### [The task]
Please gather every line in the listing below that contains the word "brown". Case counts, so uppercase and lowercase letters do not match each other.

-------- Data shown

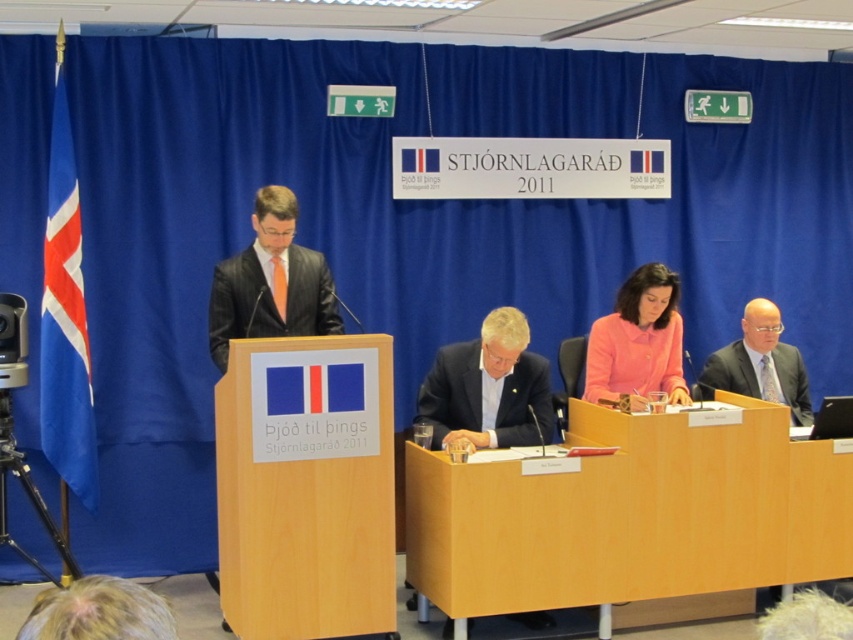
Question: Does light brown wood table at center have a greater width compared to blue fabric flag at left?

Choices:
 (A) yes
 (B) no

Answer: (A)

Question: Can you confirm if dark blue fabric suit at center is positioned to the left of matte black suit at right?

Choices:
 (A) yes
 (B) no

Answer: (A)

Question: Estimate the real-world distances between objects in this image. Which object is farther from the blonde hair at lower left?

Choices:
 (A) matte black suit at right
 (B) matte black suit at center
 (C) blue fabric flag at left
 (D) dark blue fabric suit at center

Answer: (A)

Question: Which point is farther to the camera?

Choices:
 (A) (51, 230)
 (B) (444, 486)
 (C) (614, 392)
 (D) (74, 620)

Answer: (C)

Question: Which point is closer to the camera taking this photo?

Choices:
 (A) (662, 284)
 (B) (80, 227)
 (C) (762, 426)
 (D) (787, 355)

Answer: (C)

Question: Can you confirm if dark blue fabric suit at center is positioned above matte black suit at center?

Choices:
 (A) no
 (B) yes

Answer: (A)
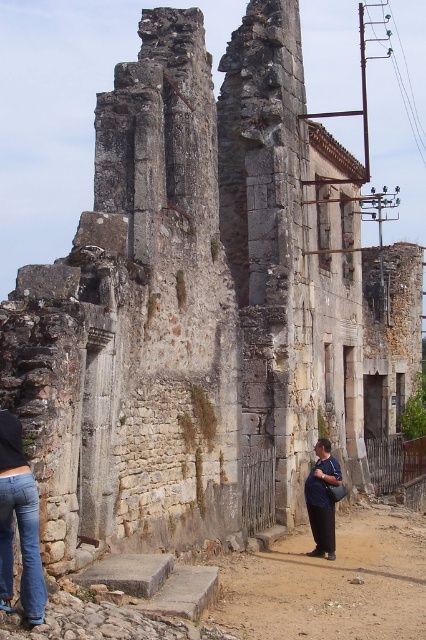
Question: Which object appears closest to the camera in this image?

Choices:
 (A) dark blue jeans at lower center
 (B) denim jeans at lower left

Answer: (B)

Question: Is brown dirt path at lower center below denim jeans at lower left?

Choices:
 (A) yes
 (B) no

Answer: (A)

Question: Does brown dirt path at lower center have a larger size compared to denim jeans at lower left?

Choices:
 (A) no
 (B) yes

Answer: (B)

Question: Which point is farther to the camera?

Choices:
 (A) (2, 483)
 (B) (321, 534)

Answer: (B)

Question: Which point is closer to the camera taking this photo?

Choices:
 (A) (5, 474)
 (B) (305, 484)

Answer: (A)

Question: Can you confirm if brown dirt path at lower center is positioned to the left of dark blue jeans at lower center?

Choices:
 (A) no
 (B) yes

Answer: (A)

----------------

### [Task output]
Question: Does light brown wood table at center have a greater width compared to blue fabric flag at left?
Question: Is brown dirt path at lower center below denim jeans at lower left?
Question: Does brown dirt path at lower center have a larger size compared to denim jeans at lower left?
Question: Can you confirm if brown dirt path at lower center is positioned to the left of dark blue jeans at lower center?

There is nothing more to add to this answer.